+++ Supplied records

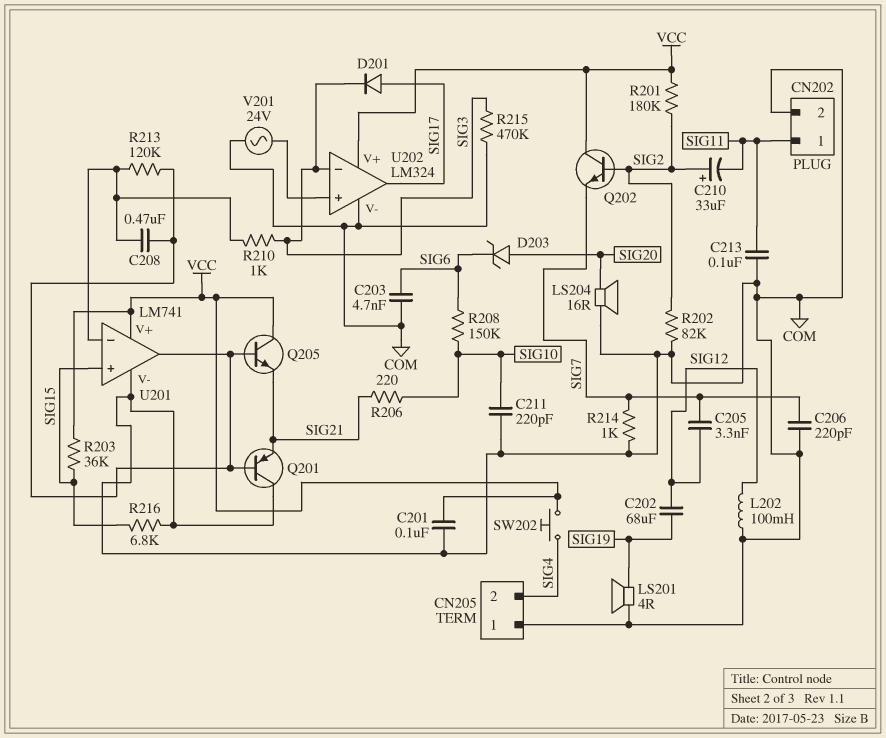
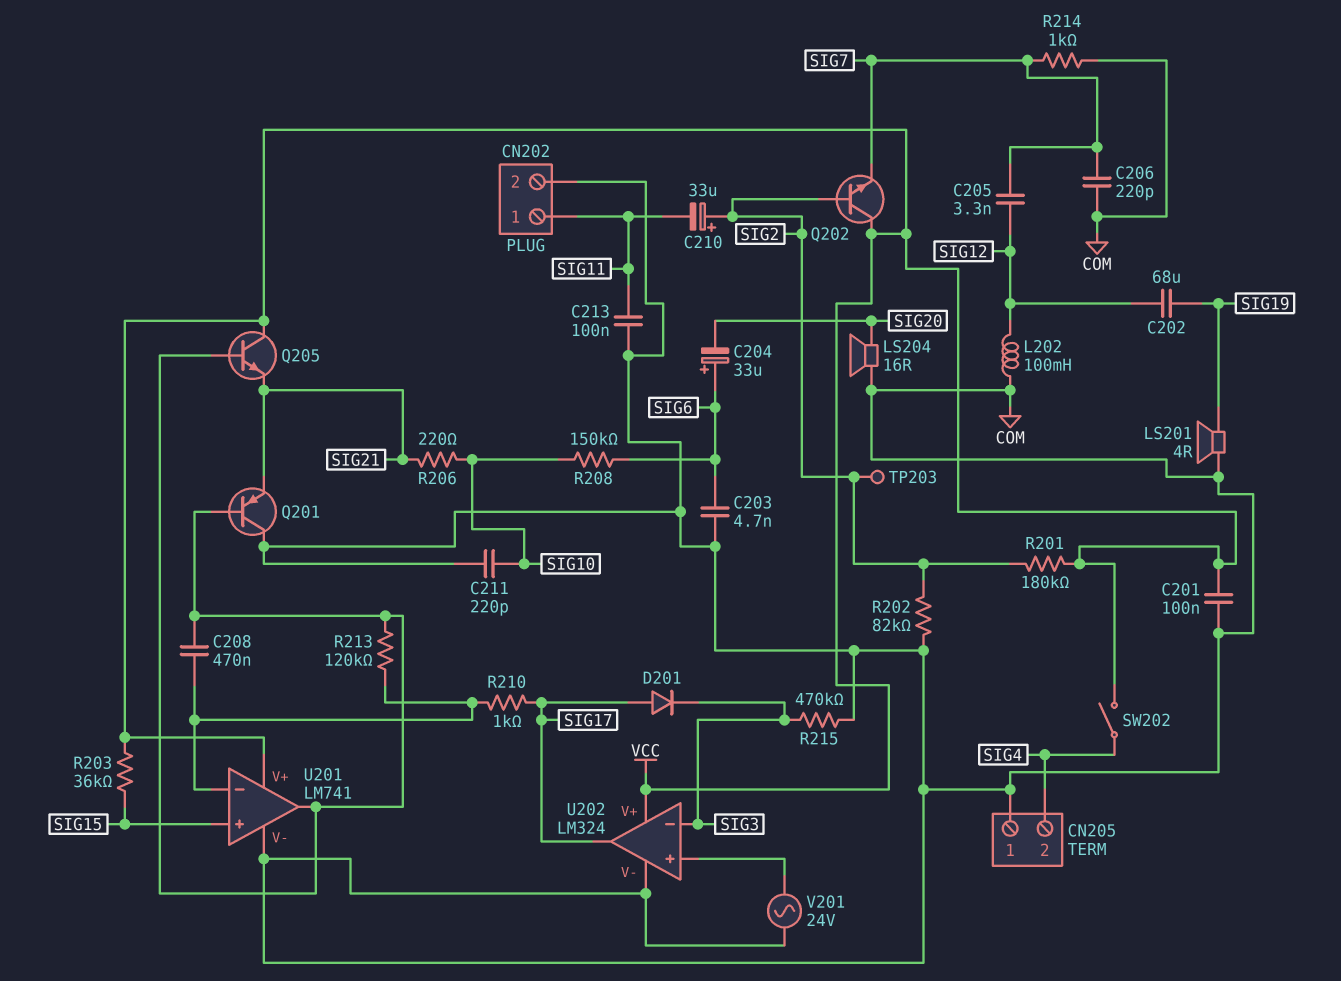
C204: none -> 33uF (plus SIG6, minus SIG20)
D203: zener (A SIG20, K SIG6) -> none
R210: 1k (SIG3, U201/in-) -> 1k (SIG17, U201/in-)
R216: 6.8k (COM, SIG15) -> none
SW202: button (SIG4, VCC) -> switch (SIG4, VCC)
TP203: none -> test point (SIG2)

++++++

* Exercise details *
Check each line of the records for the word "none", and show the lines that contain it.

* Answer area *
C204: none -> 33uF (plus SIG6, minus SIG20)
D203: zener (A SIG20, K SIG6) -> none
R216: 6.8k (COM, SIG15) -> none
TP203: none -> test point (SIG2)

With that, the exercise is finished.